Scene change data
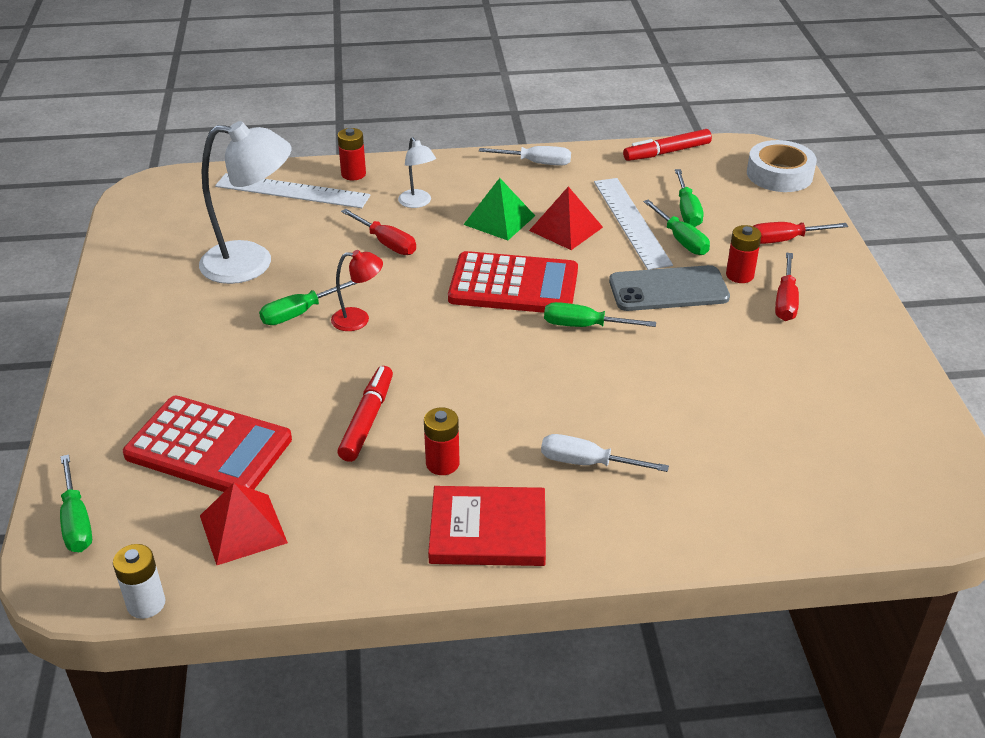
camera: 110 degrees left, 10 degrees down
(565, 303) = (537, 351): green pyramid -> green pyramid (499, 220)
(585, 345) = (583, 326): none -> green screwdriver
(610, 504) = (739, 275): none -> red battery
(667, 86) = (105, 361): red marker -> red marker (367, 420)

* TASK STATEMENT
Could the data above be repeated exactly, with every picture dropped?

* ANSWER TO THE EXERCISE
camera: 110 degrees left, 10 degrees down
(565, 303) = (537, 351): green pyramid -> green pyramid (499, 220)
(585, 345) = (583, 326): none -> green screwdriver
(610, 504) = (739, 275): none -> red battery
(667, 86) = (105, 361): red marker -> red marker (367, 420)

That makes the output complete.